[Directions for this task]:
Working from the records below, repeat exactly the lines starting at the line that contains "LDR3: VT90N1 (GND, VA) -> VT90N1 (IN, VA)" and ending at the line that contains "R7: 33k (GND, VB) -> 33k (VA, VB)", inclusive.

[Supplied records]:
Start of Block
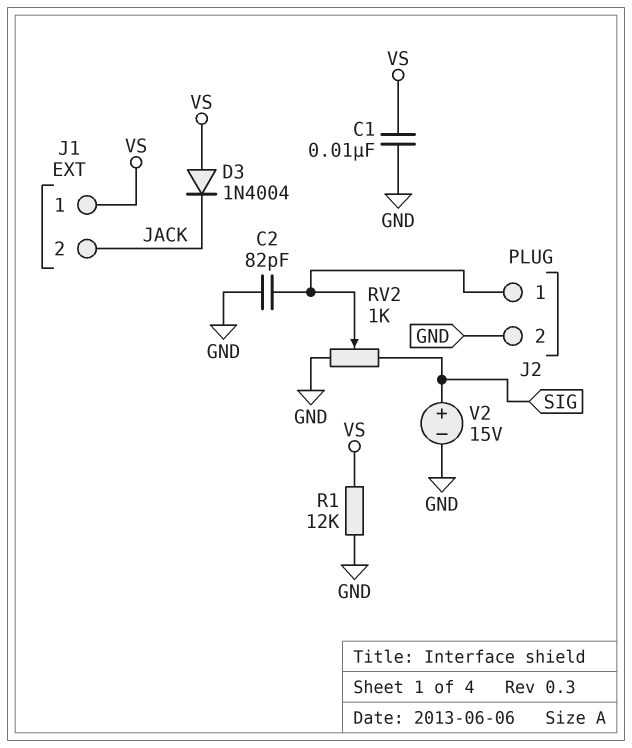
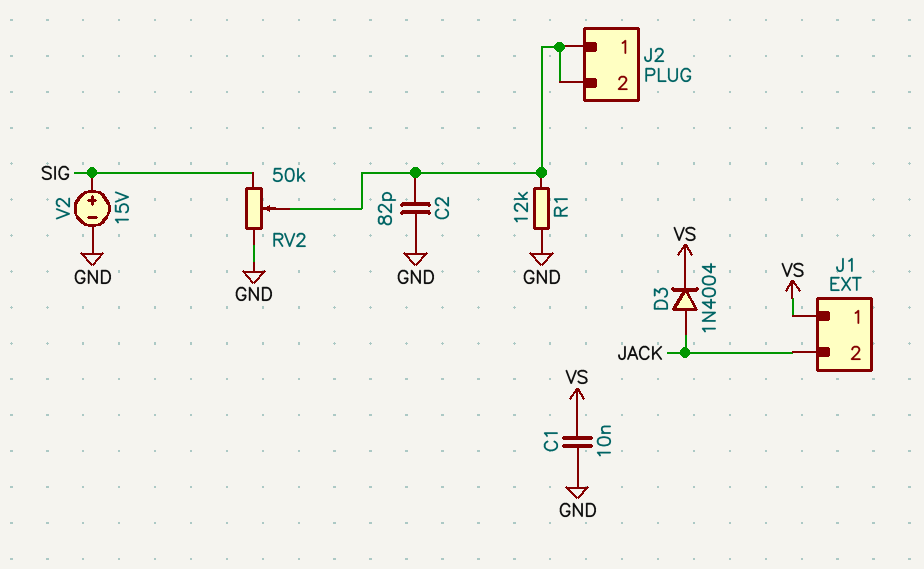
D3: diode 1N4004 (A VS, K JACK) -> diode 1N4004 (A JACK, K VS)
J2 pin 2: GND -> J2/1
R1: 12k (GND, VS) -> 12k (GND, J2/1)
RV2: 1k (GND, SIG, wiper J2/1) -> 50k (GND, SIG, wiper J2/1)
End of Block
Start of Block
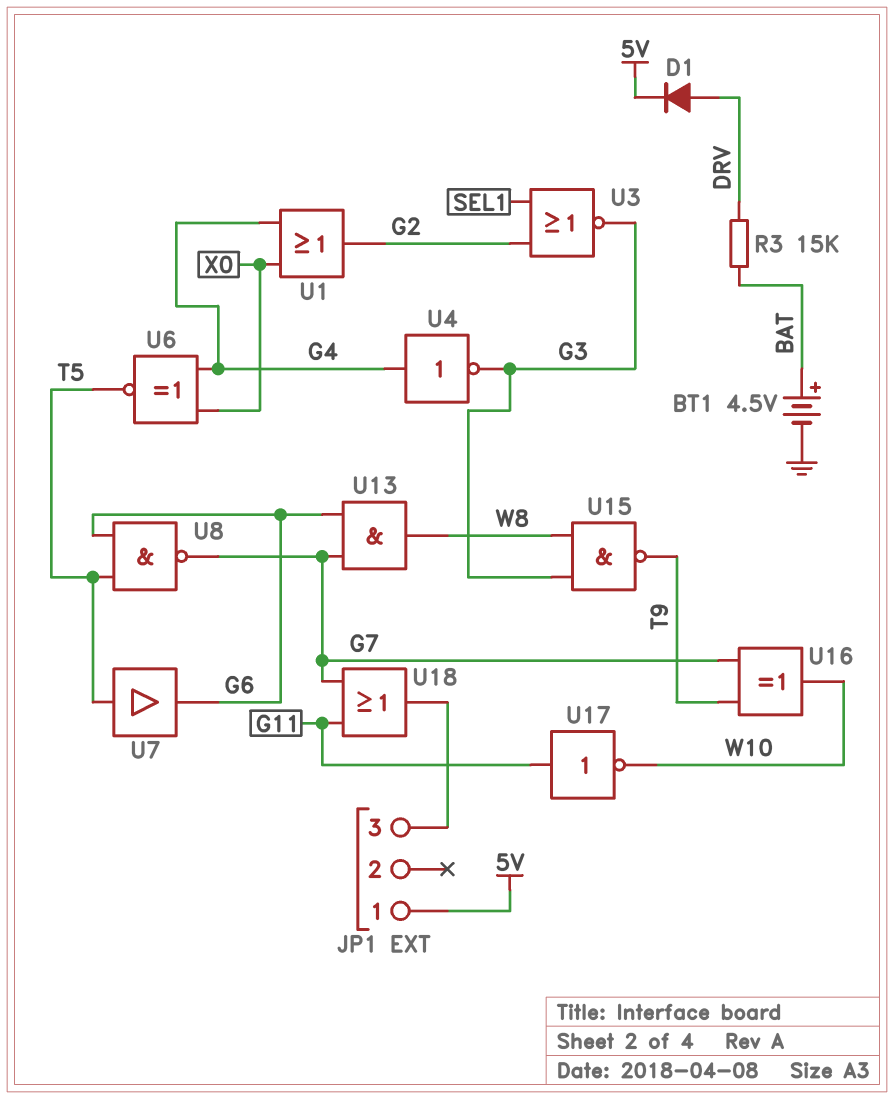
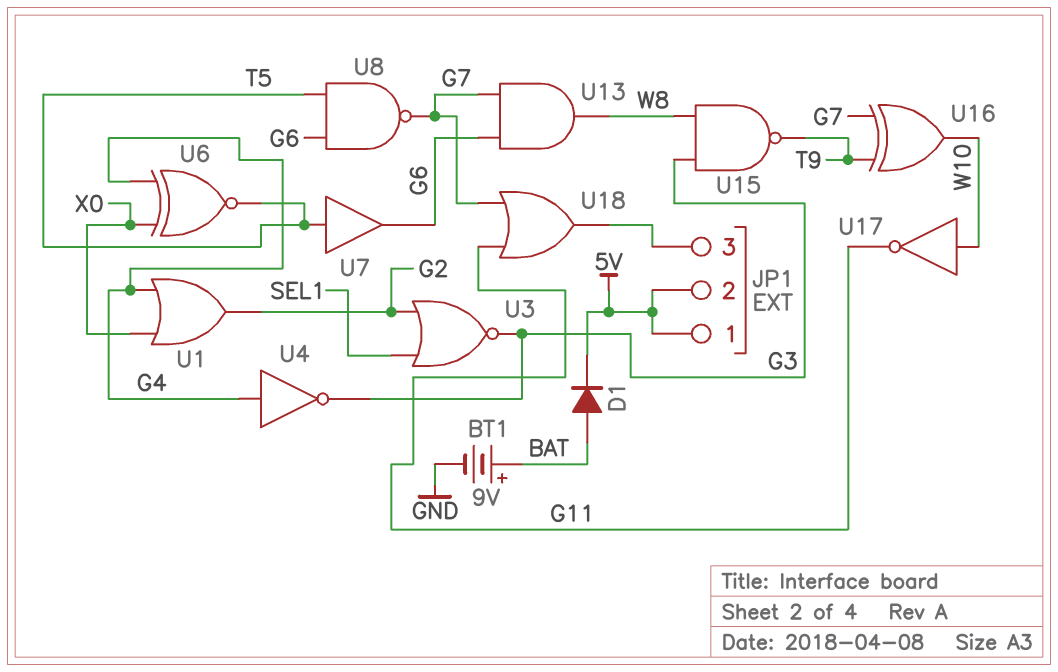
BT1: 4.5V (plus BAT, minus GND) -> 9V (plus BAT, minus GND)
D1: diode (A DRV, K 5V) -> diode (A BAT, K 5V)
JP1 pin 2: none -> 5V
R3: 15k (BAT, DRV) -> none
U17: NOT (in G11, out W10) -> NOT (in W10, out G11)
End of Block
Start of Block
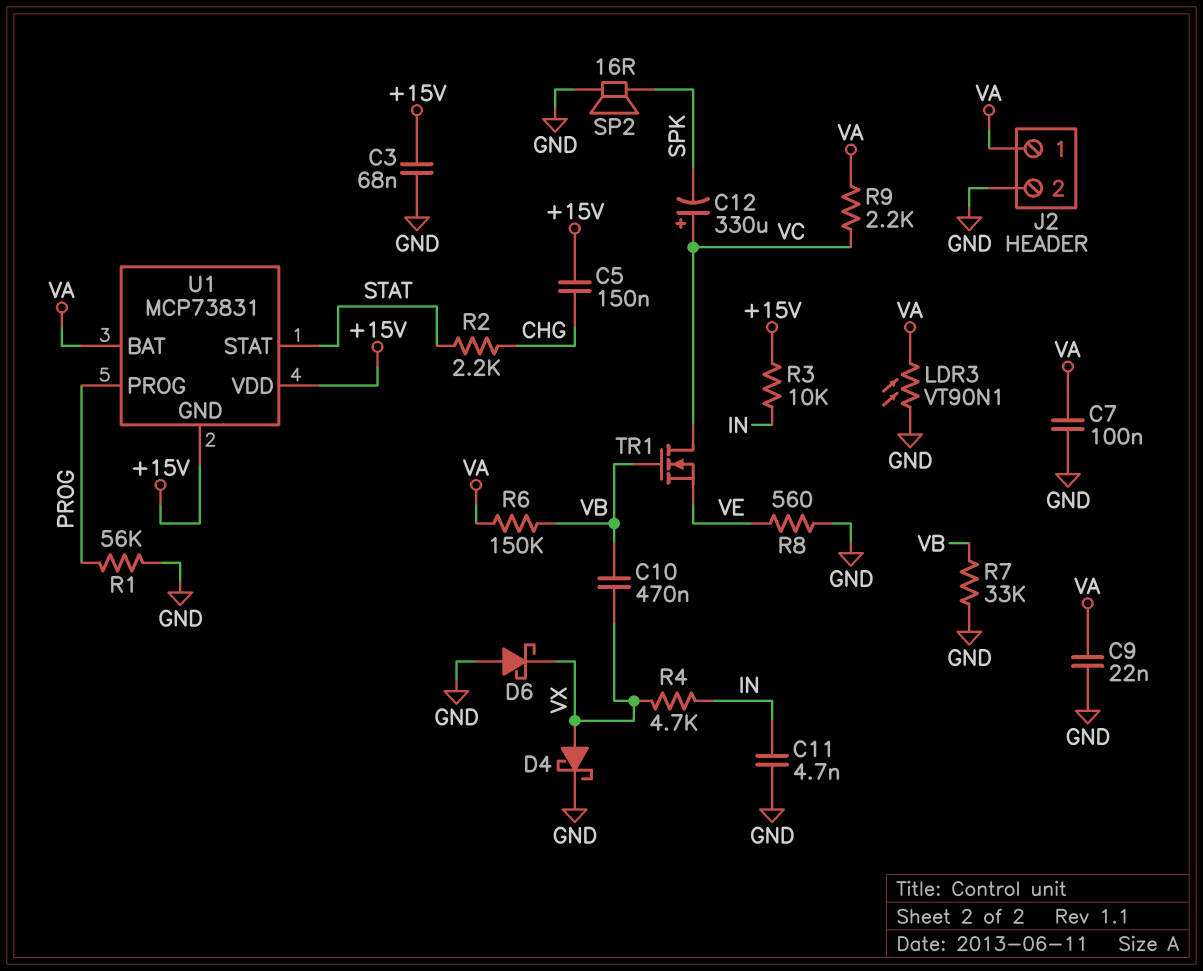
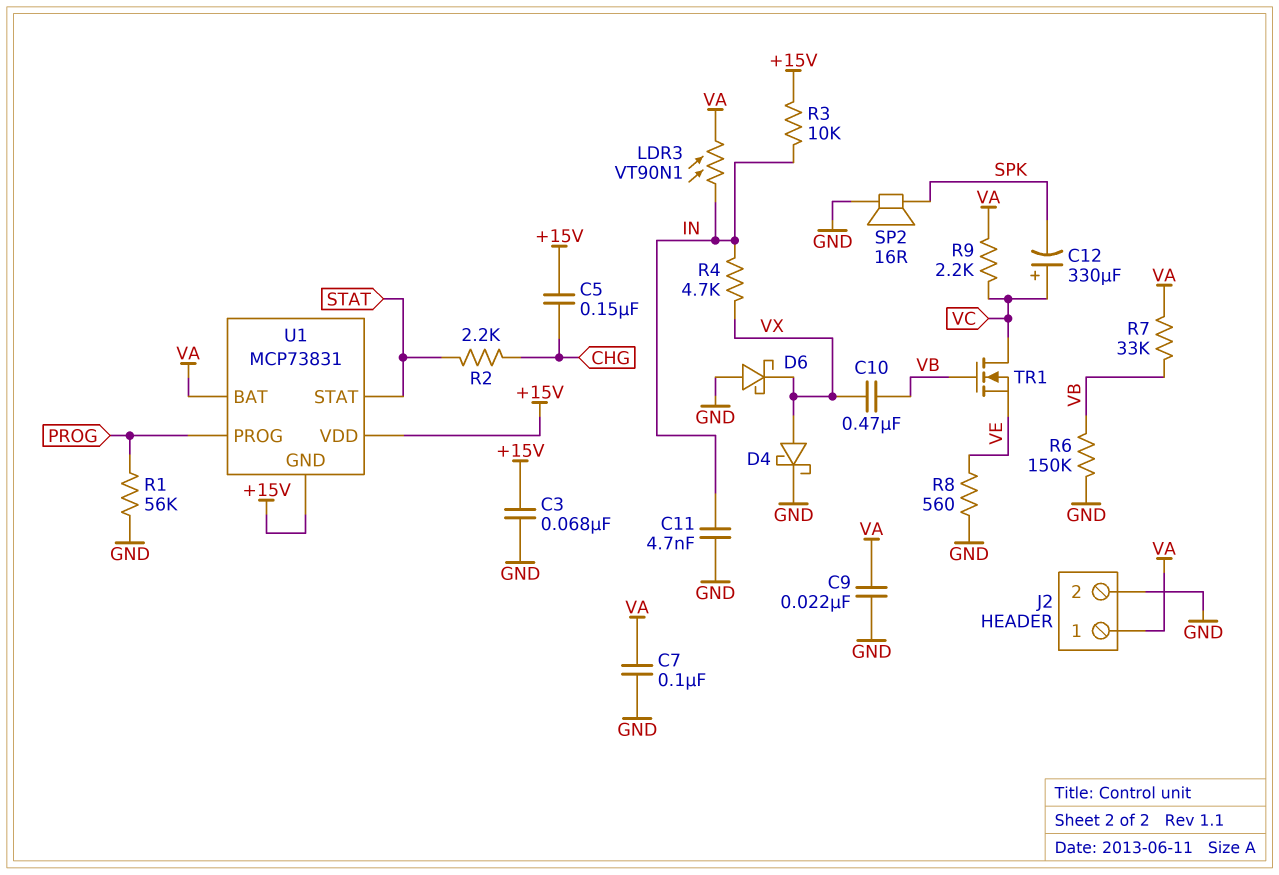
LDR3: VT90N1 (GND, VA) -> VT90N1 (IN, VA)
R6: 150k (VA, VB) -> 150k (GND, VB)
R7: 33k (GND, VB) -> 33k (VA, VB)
End of Block
[Written response]:
LDR3: VT90N1 (GND, VA) -> VT90N1 (IN, VA)
R6: 150k (VA, VB) -> 150k (GND, VB)
R7: 33k (GND, VB) -> 33k (VA, VB)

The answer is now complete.